**REQUEST:** If an entry holds a picture, leave the picture out and copy the rest of the listing exactly.

----

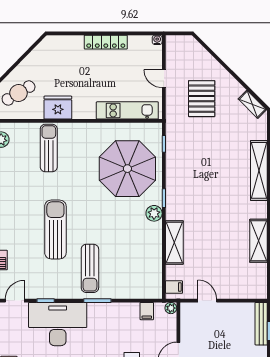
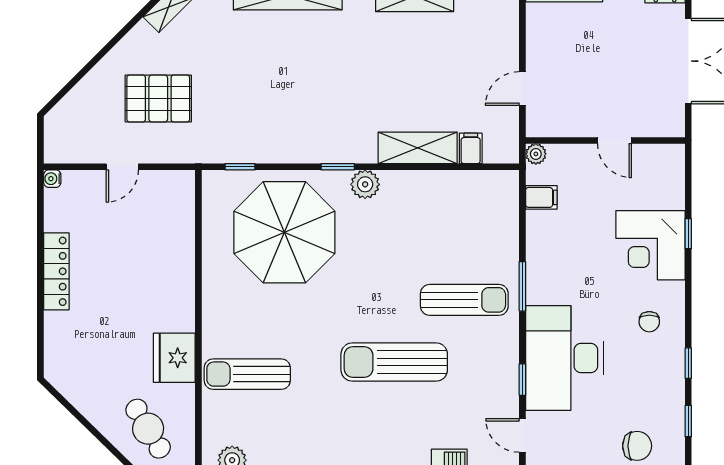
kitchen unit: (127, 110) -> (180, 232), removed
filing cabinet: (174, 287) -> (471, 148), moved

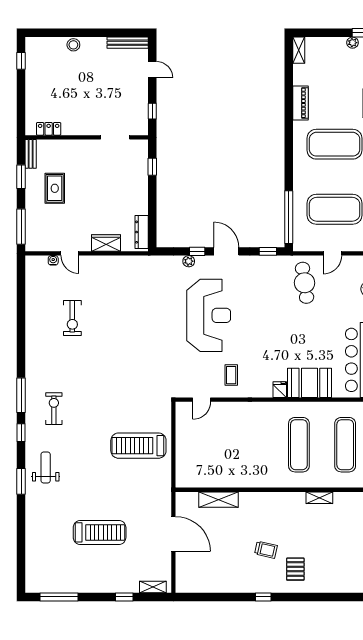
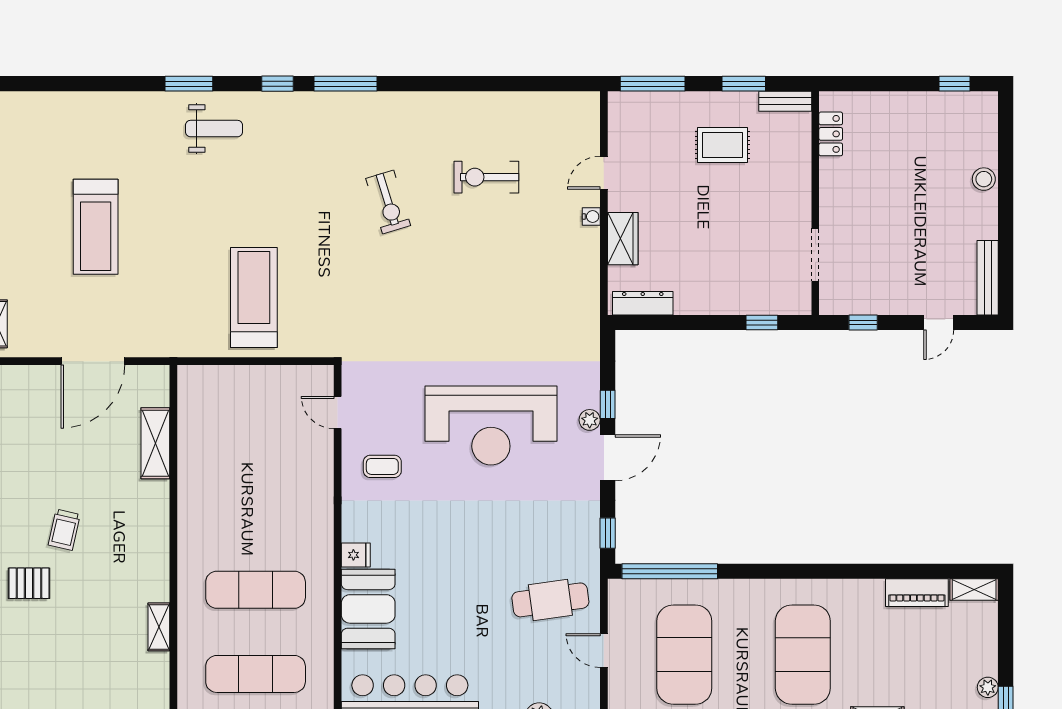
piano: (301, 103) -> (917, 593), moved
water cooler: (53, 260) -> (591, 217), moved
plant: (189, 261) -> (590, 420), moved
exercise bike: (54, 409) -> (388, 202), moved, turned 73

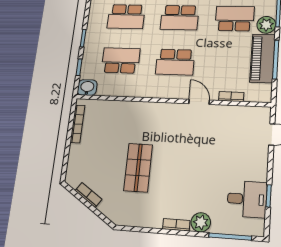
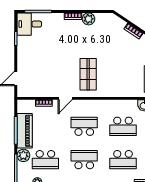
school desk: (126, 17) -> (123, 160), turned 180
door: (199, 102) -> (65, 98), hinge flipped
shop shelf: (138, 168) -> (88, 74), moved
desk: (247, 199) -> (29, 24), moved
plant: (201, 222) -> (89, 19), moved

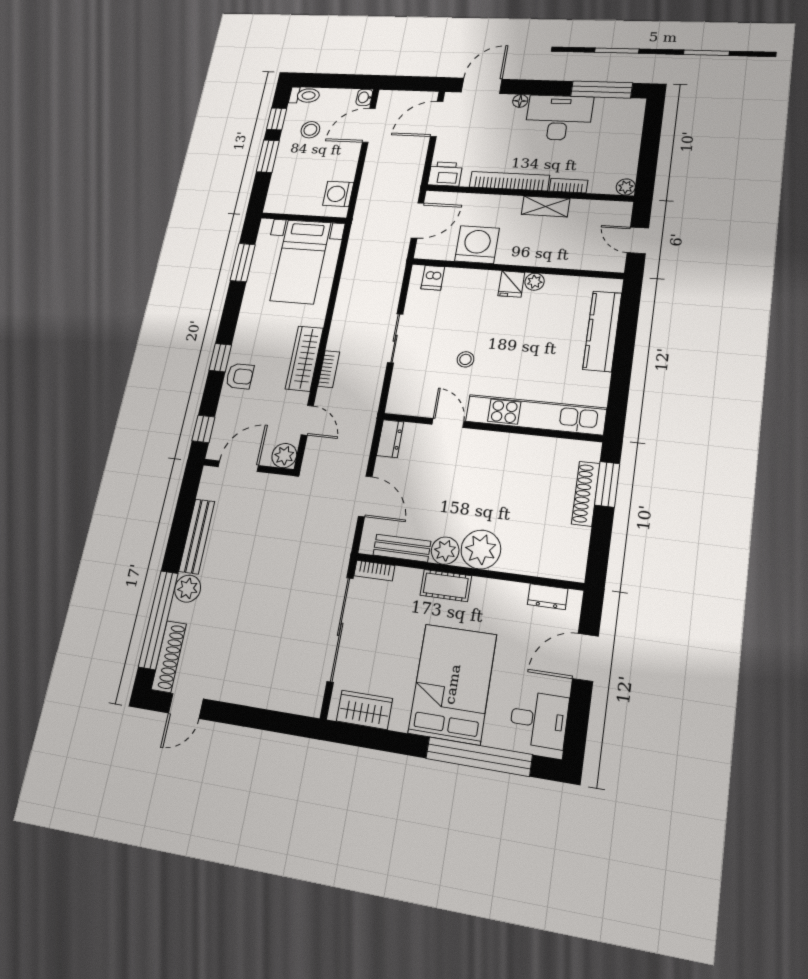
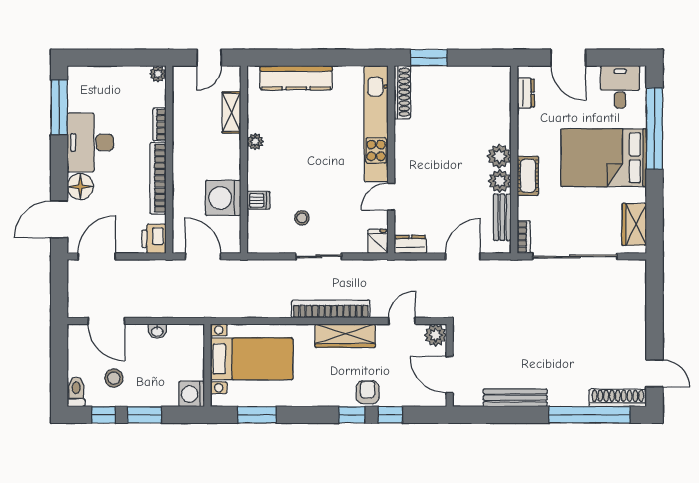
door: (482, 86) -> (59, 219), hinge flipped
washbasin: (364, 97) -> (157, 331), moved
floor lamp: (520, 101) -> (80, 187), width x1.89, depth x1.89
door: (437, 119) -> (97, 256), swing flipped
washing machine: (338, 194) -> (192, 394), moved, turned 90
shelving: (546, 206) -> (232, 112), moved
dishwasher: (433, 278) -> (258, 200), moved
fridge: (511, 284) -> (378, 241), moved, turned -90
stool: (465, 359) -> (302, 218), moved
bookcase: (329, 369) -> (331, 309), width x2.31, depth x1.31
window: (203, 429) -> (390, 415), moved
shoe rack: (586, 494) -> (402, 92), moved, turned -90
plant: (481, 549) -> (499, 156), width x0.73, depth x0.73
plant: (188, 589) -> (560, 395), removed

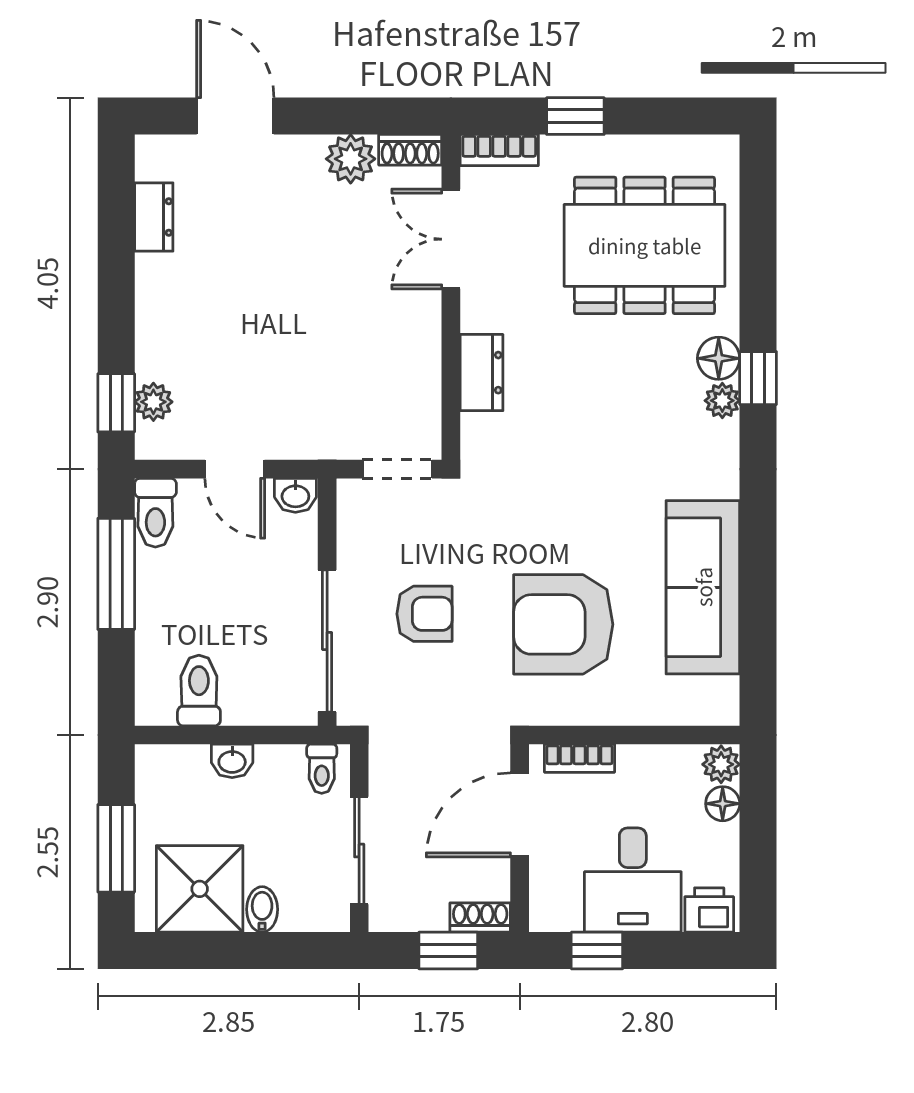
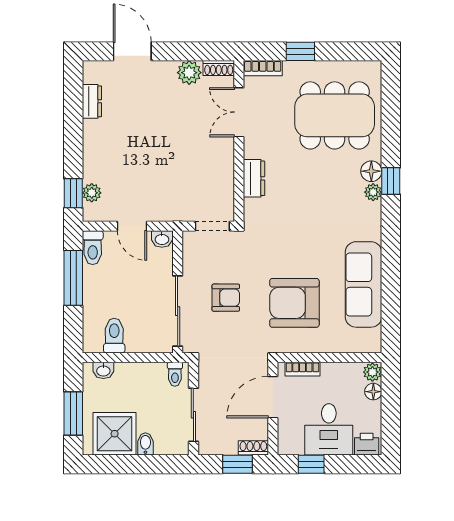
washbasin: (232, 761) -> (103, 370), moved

----

**SOLUTION FOR THIS PROBLEM:**
kitchen unit: (127, 110) -> (180, 232), removed
filing cabinet: (174, 287) -> (471, 148), moved

piano: (301, 103) -> (917, 593), moved
water cooler: (53, 260) -> (591, 217), moved
plant: (189, 261) -> (590, 420), moved
exercise bike: (54, 409) -> (388, 202), moved, turned 73

school desk: (126, 17) -> (123, 160), turned 180
door: (199, 102) -> (65, 98), hinge flipped
shop shelf: (138, 168) -> (88, 74), moved
desk: (247, 199) -> (29, 24), moved
plant: (201, 222) -> (89, 19), moved

door: (482, 86) -> (59, 219), hinge flipped
washbasin: (364, 97) -> (157, 331), moved
floor lamp: (520, 101) -> (80, 187), width x1.89, depth x1.89
door: (437, 119) -> (97, 256), swing flipped
washing machine: (338, 194) -> (192, 394), moved, turned 90
shelving: (546, 206) -> (232, 112), moved
dishwasher: (433, 278) -> (258, 200), moved
fridge: (511, 284) -> (378, 241), moved, turned -90
stool: (465, 359) -> (302, 218), moved
bookcase: (329, 369) -> (331, 309), width x2.31, depth x1.31
window: (203, 429) -> (390, 415), moved
shoe rack: (586, 494) -> (402, 92), moved, turned -90
plant: (481, 549) -> (499, 156), width x0.73, depth x0.73
plant: (188, 589) -> (560, 395), removed

washbasin: (232, 761) -> (103, 370), moved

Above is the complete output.